Data for this exercise Block Start

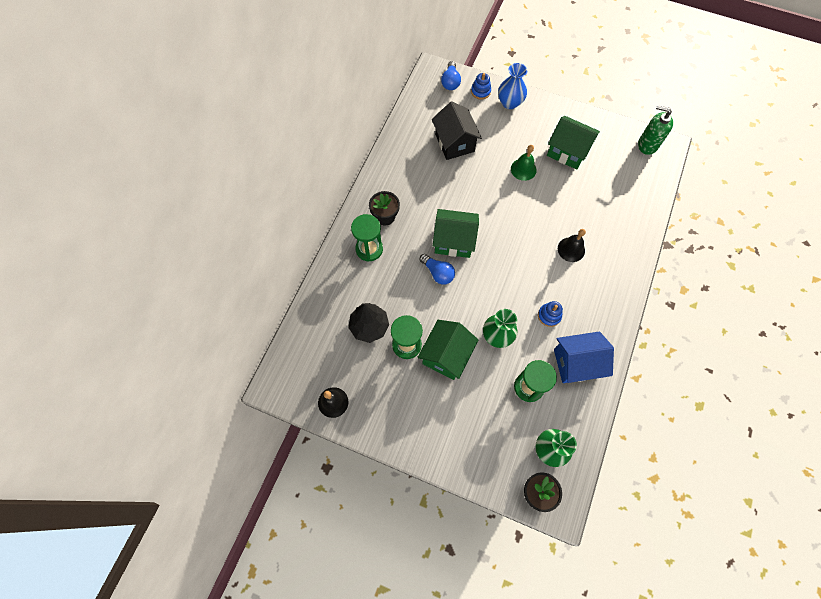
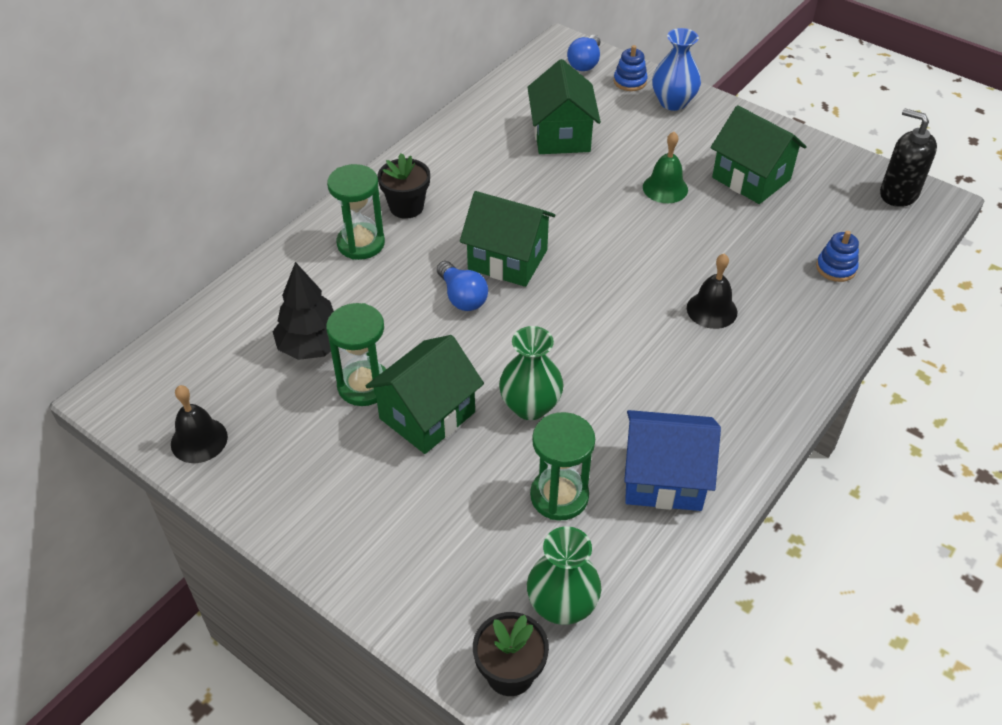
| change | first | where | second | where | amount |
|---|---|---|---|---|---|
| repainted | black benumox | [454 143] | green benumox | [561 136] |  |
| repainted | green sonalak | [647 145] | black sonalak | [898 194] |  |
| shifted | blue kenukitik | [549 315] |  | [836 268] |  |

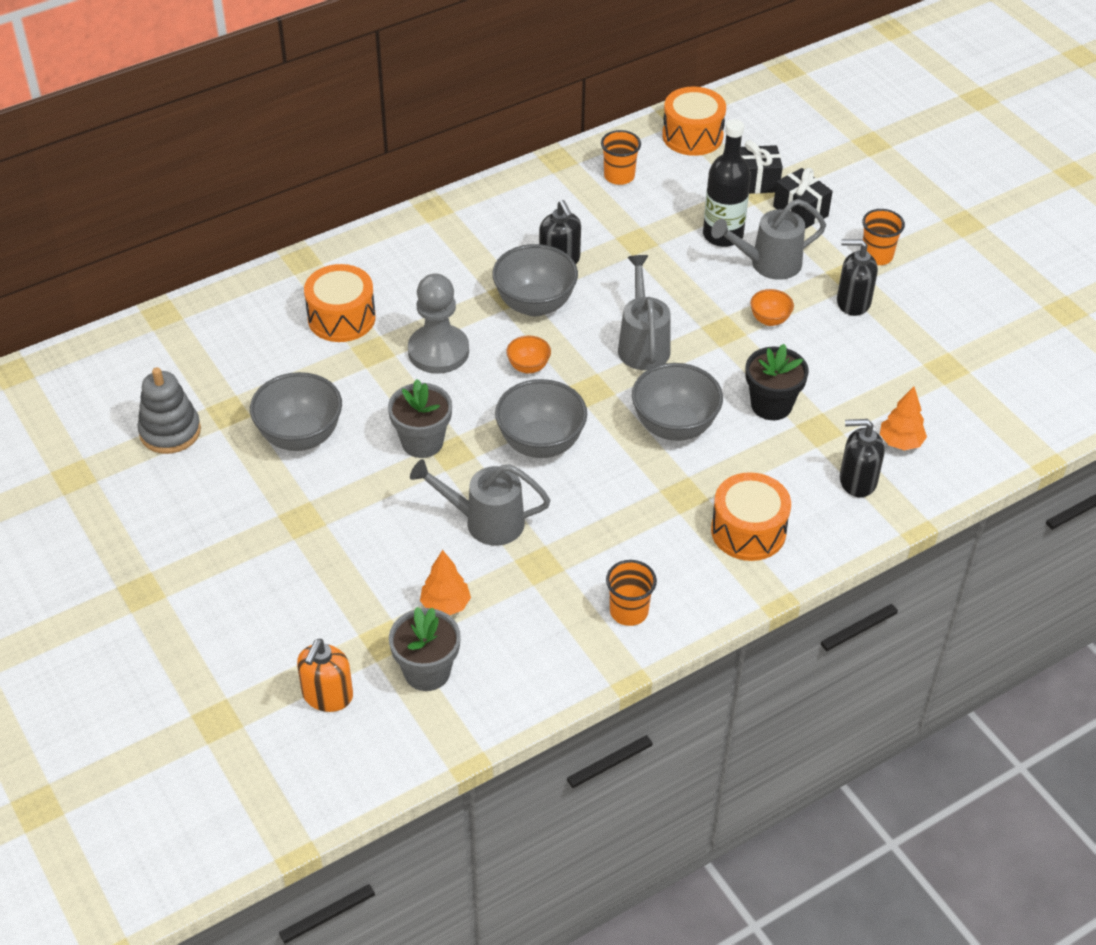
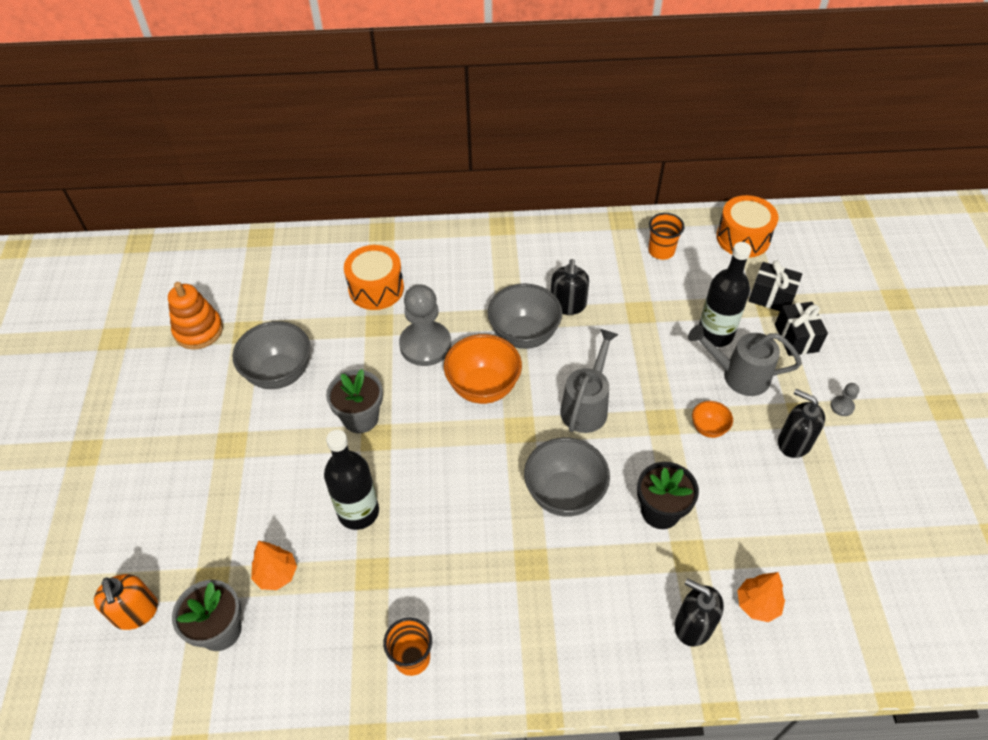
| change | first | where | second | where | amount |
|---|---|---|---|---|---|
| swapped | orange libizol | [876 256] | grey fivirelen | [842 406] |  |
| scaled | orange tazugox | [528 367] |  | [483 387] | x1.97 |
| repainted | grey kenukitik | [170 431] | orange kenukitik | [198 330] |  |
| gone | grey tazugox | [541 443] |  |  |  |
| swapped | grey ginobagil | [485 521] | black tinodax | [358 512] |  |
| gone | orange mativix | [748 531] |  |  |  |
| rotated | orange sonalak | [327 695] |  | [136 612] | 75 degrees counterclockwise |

Data for this exercise Block End

(Work instruction): Give back exactly the lines from the line with "repainted | black" through the end of the material above, inclusive, with no pictures.

(Answer for the task):
| repainted | black benumox | [454 143] | green benumox | [561 136] |  |
| repainted | green sonalak | [647 145] | black sonalak | [898 194] |  |
| shifted | blue kenukitik | [549 315] |  | [836 268] |  |

| change | first | where | second | where | amount |
|---|---|---|---|---|---|
| swapped | orange libizol | [876 256] | grey fivirelen | [842 406] |  |
| scaled | orange tazugox | [528 367] |  | [483 387] | x1.97 |
| repainted | grey kenukitik | [170 431] | orange kenukitik | [198 330] |  |
| gone | grey tazugox | [541 443] |  |  |  |
| swapped | grey ginobagil | [485 521] | black tinodax | [358 512] |  |
| gone | orange mativix | [748 531] |  |  |  |
| rotated | orange sonalak | [327 695] |  | [136 612] | 75 degrees counterclockwise |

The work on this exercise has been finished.